# TASK:
Report only how many lines in the material contain "none".
BEGIN SOURCE DATA
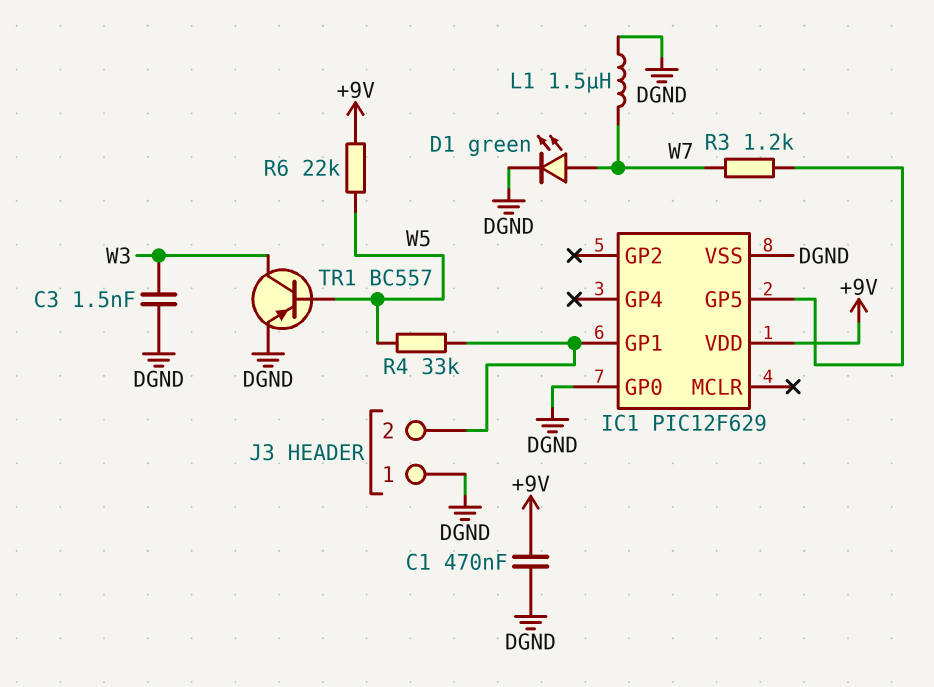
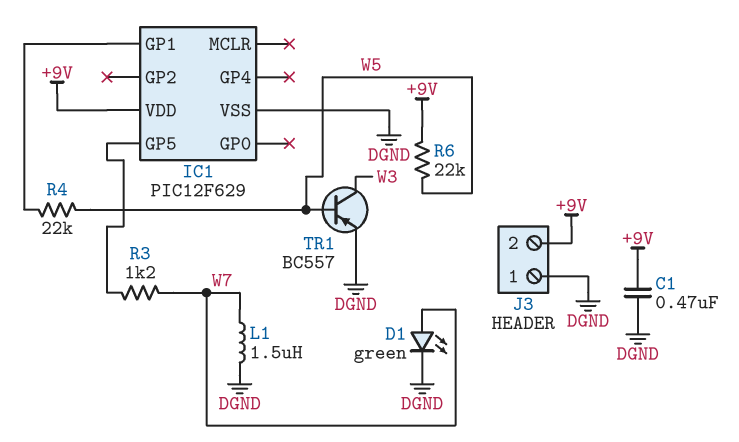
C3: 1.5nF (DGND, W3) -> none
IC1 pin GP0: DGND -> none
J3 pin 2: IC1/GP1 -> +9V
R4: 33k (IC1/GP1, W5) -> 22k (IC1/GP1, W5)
END SOURCE DATA
BEGIN SOURCE DATA
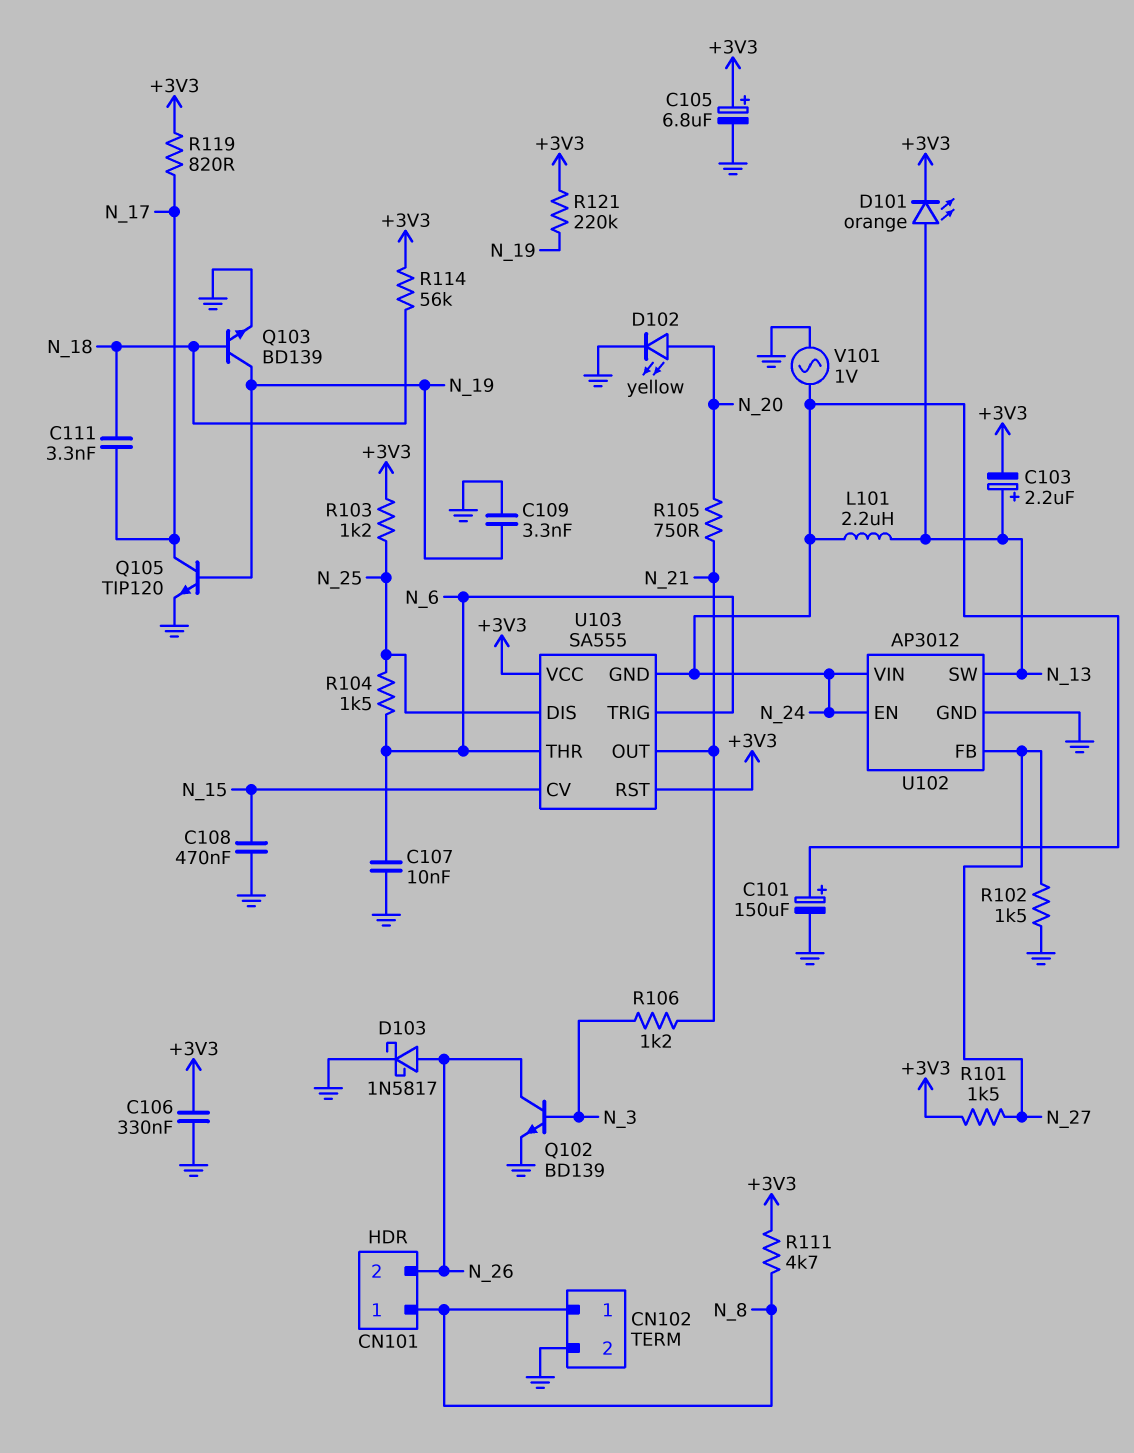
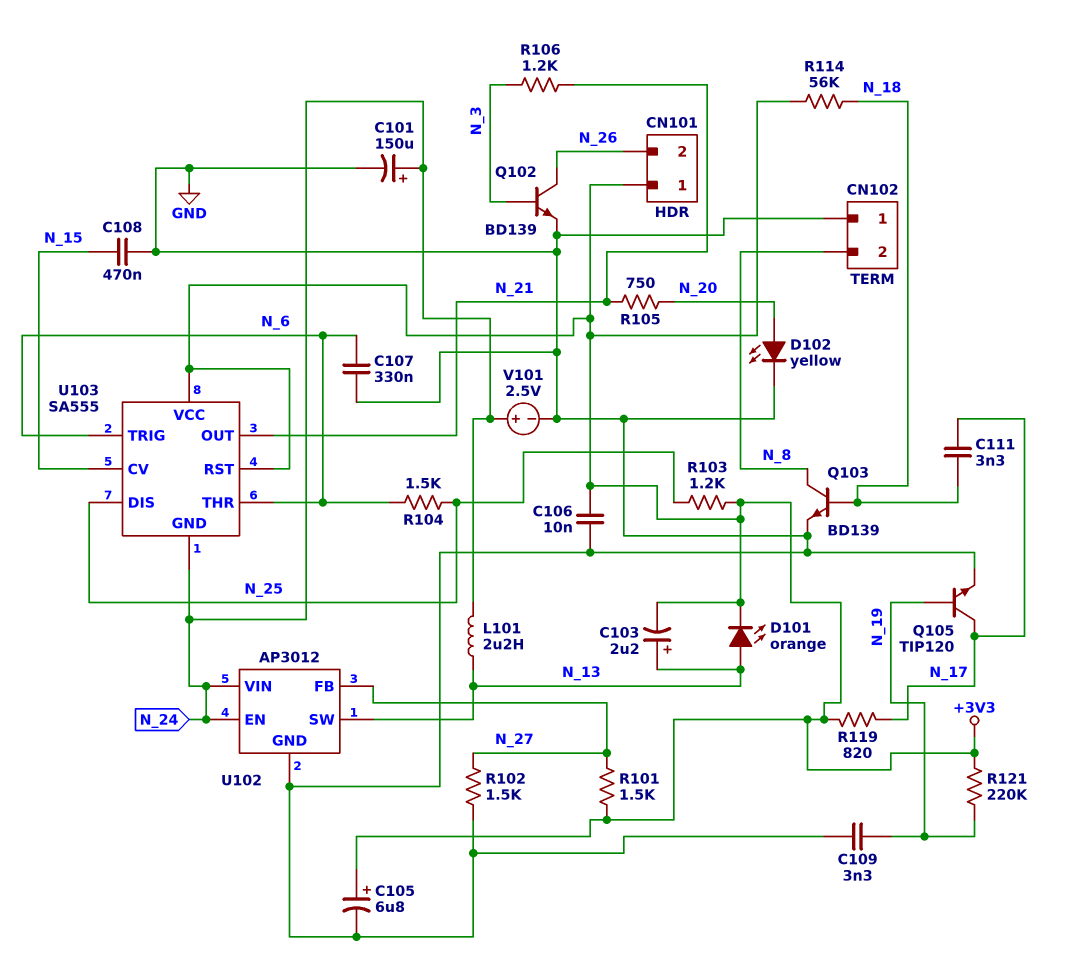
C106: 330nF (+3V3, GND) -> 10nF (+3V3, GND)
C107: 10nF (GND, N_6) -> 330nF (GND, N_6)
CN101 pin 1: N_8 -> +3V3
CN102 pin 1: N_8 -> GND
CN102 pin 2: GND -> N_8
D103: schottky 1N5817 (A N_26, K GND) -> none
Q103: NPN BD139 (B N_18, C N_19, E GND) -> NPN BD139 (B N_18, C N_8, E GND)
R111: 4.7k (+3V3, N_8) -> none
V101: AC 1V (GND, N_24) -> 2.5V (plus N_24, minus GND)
END SOURCE DATA
# TASK ANSWER:
4